§ Task to complete: Under this line are the records; write out word for word the part that begins at the line containing "(370, 158) = (341, 102): red" and ends at the line containing "(375, 181) = (606, 178): green", and no more.

§ Record extracts:
###
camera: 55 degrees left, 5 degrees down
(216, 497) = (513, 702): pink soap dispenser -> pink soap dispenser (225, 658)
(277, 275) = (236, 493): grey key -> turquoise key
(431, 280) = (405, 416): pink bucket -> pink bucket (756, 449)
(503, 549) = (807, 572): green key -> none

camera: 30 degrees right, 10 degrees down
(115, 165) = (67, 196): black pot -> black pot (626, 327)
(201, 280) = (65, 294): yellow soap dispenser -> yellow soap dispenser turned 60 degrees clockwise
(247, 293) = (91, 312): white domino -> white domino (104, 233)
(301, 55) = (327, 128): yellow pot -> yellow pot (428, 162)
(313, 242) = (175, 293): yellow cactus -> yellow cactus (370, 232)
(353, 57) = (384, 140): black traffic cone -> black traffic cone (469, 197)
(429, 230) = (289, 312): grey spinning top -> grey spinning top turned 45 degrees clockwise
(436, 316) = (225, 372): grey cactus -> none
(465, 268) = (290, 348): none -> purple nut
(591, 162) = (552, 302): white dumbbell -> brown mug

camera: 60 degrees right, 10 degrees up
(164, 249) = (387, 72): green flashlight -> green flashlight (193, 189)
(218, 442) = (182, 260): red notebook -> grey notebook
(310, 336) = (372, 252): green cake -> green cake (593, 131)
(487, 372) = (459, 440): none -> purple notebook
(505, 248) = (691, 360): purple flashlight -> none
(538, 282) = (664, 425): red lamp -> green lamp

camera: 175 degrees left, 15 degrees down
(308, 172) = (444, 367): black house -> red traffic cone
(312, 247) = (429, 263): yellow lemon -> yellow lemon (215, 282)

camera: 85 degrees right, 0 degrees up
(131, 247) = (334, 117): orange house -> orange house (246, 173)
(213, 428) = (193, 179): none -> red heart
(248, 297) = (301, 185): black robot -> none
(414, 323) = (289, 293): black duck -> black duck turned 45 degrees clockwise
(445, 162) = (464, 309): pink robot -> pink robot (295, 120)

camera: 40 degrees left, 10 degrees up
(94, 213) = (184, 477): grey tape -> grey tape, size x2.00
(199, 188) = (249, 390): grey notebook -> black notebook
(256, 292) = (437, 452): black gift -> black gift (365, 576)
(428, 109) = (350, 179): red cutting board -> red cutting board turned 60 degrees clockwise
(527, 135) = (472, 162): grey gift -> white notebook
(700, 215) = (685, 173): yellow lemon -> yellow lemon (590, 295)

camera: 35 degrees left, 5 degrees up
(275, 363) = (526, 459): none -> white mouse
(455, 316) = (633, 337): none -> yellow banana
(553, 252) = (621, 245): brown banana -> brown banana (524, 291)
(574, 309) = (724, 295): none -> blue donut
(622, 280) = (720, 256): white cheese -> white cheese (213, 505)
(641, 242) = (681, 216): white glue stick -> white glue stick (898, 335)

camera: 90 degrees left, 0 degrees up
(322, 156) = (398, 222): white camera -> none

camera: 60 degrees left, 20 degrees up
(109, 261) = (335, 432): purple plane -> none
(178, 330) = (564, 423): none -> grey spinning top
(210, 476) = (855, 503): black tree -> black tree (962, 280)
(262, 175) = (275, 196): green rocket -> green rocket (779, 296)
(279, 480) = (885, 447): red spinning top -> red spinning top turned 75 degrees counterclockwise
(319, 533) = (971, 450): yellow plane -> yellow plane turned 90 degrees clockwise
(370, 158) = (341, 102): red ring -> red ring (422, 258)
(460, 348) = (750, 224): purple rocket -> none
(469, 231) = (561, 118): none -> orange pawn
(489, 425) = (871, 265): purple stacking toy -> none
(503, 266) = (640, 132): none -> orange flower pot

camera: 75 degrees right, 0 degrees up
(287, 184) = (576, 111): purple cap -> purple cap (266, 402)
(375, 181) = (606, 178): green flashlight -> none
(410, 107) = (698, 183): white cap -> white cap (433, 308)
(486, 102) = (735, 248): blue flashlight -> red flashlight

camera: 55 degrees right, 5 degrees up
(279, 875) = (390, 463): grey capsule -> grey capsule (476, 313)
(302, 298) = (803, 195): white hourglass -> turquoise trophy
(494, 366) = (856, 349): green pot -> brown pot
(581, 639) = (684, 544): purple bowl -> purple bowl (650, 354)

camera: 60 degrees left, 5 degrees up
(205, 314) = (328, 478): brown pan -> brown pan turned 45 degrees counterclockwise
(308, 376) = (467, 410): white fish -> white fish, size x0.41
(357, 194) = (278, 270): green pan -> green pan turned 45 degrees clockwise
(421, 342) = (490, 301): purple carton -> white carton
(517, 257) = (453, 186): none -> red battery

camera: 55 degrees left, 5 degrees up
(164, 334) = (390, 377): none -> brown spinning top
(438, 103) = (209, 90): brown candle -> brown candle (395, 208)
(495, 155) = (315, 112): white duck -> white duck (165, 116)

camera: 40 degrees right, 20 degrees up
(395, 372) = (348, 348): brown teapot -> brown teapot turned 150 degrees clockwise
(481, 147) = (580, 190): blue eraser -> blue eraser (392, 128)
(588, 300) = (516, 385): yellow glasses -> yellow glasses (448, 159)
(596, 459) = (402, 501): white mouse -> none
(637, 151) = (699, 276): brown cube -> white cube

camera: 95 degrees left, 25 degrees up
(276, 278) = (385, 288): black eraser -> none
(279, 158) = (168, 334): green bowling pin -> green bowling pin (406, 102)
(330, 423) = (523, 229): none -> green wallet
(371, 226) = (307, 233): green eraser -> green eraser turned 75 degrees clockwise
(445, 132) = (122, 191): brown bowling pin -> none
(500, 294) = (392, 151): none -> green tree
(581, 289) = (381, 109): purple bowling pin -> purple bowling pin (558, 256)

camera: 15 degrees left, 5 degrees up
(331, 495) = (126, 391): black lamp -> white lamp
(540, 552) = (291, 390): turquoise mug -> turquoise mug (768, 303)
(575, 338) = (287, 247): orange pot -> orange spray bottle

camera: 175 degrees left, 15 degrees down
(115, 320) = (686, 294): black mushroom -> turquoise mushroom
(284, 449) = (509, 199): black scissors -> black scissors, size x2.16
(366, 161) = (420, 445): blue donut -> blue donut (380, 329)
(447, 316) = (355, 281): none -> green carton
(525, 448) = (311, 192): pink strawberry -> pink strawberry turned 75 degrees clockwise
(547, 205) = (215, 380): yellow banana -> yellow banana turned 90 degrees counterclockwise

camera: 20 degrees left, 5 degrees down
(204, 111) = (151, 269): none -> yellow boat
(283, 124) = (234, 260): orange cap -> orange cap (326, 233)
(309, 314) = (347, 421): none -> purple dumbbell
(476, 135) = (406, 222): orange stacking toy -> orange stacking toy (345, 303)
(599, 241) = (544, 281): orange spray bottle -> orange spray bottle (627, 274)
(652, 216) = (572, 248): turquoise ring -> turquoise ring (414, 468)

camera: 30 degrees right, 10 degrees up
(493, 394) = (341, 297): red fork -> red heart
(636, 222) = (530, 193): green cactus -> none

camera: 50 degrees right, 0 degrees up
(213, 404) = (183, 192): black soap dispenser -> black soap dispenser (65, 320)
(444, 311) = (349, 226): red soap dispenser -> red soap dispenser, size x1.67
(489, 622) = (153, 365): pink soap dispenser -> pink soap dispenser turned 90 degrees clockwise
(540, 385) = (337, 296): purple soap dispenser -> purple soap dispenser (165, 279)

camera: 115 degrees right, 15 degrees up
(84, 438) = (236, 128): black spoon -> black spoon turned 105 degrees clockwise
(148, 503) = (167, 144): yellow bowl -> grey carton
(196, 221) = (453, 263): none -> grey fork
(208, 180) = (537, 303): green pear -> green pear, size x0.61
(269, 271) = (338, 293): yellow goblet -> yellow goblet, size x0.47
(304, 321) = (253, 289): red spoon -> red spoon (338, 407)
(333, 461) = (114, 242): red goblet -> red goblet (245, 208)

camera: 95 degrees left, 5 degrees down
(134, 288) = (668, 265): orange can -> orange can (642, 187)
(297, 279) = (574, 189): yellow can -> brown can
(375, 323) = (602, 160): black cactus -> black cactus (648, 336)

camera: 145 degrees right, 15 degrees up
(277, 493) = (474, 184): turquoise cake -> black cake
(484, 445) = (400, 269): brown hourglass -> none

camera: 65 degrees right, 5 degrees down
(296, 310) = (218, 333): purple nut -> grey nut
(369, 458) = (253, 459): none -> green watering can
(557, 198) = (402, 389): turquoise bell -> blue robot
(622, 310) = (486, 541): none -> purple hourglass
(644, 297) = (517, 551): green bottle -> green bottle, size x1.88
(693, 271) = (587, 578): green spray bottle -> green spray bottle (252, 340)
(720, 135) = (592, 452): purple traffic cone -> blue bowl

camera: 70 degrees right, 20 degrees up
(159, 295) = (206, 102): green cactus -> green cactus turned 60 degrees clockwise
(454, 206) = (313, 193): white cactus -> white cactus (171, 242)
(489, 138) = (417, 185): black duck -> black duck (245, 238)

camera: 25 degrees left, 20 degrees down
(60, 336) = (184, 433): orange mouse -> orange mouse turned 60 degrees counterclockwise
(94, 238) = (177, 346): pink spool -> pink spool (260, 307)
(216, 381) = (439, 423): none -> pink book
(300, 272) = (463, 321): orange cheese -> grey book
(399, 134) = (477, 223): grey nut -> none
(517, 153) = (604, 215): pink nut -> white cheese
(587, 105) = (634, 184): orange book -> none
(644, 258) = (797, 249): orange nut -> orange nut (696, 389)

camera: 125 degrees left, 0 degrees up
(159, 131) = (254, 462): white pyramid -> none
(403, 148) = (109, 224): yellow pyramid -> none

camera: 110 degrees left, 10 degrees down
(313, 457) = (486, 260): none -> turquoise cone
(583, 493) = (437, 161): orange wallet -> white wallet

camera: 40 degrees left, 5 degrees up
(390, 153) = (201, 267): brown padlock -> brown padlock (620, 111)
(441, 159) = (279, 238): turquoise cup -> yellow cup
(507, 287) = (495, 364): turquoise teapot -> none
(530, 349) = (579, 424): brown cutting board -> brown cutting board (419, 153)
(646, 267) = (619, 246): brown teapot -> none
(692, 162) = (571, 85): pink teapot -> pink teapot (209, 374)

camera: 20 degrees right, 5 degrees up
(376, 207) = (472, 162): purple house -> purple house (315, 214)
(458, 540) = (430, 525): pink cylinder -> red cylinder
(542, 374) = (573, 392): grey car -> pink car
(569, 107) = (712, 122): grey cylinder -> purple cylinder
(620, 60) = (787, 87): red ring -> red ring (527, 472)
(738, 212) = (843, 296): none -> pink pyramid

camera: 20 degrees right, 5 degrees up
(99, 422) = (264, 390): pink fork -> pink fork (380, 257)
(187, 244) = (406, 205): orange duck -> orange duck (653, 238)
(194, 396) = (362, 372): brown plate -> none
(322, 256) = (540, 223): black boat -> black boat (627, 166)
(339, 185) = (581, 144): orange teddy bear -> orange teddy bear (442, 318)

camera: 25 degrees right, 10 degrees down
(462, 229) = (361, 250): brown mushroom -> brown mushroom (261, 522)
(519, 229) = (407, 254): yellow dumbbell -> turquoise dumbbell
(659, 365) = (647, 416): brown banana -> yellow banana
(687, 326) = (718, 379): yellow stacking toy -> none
###
§ Solution to the problem:
(370, 158) = (341, 102): red ring -> red ring (422, 258)
(460, 348) = (750, 224): purple rocket -> none
(469, 231) = (561, 118): none -> orange pawn
(489, 425) = (871, 265): purple stacking toy -> none
(503, 266) = (640, 132): none -> orange flower pot

camera: 75 degrees right, 0 degrees up
(287, 184) = (576, 111): purple cap -> purple cap (266, 402)
(375, 181) = (606, 178): green flashlight -> none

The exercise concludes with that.